■ **WORK REQUEST**:
Take every line from the entries below that includes the word "tile" and copy it.

====== PROVIDED INFORMATION ======

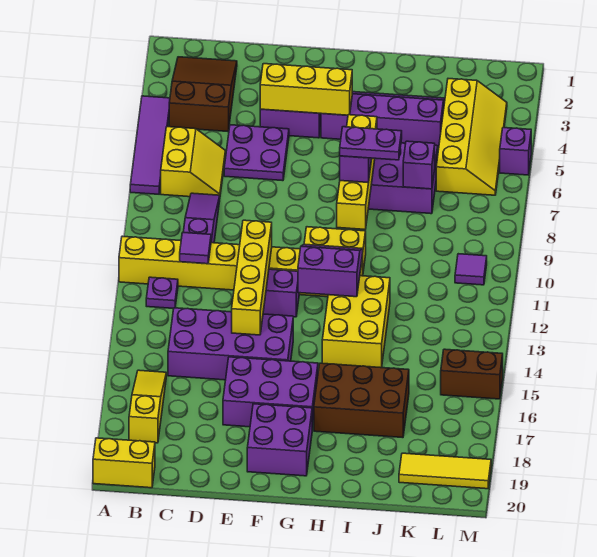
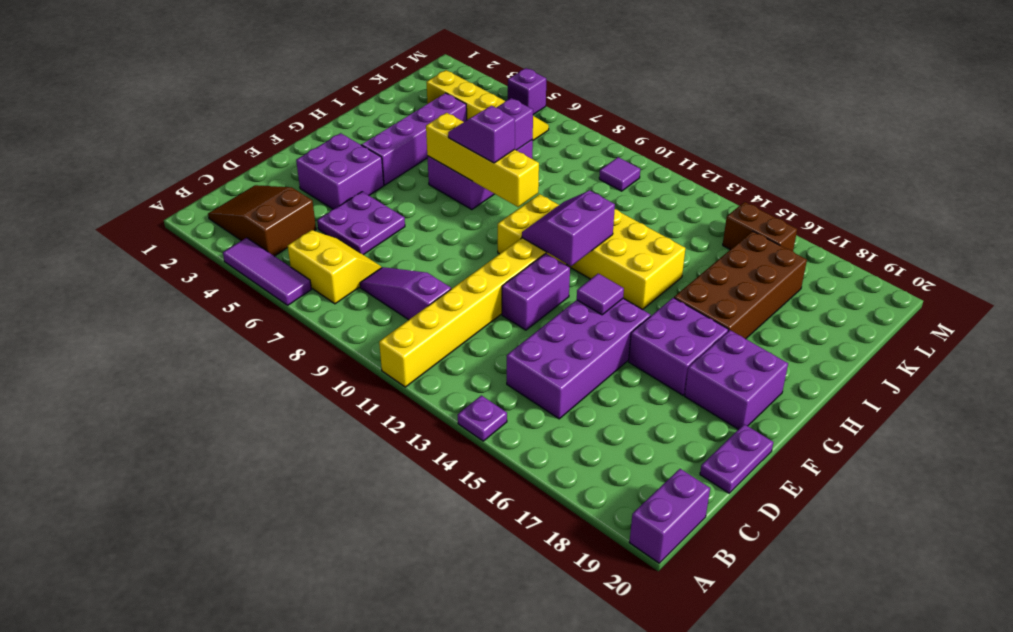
purple tile A4:A7 level 1 -> purple tile A4:A6 level 1
yellow brick A20:B20 level 1 -> purple brick A20:B20 level 1
purple plate B12 level 1 -> purple plate A14 level 1
yellow slope B16:B18 level 1 top 18 -> none
purple tile C11 level 2 -> purple tile F14 level 2
yellow brick E4:G4 level 2 -> none
yellow brick E11:E14 level 2 -> none
purple brick E16:G17 level 1 -> purple brick F16:G17 level 1
purple plate H8:I8 level 4 -> purple plate D20:E20 level 1
brown brick H16:J17 level 1 -> brown brick H16:K17 level 1
yellow tile K19:M19 level 1 -> none
brown brick L15:M15 level 1 -> brown brick L15:L16 level 1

======

■ **RESPONSE BELOW**:
purple tile A4:A7 level 1 -> purple tile A4:A6 level 1
purple tile C11 level 2 -> purple tile F14 level 2
yellow tile K19:M19 level 1 -> none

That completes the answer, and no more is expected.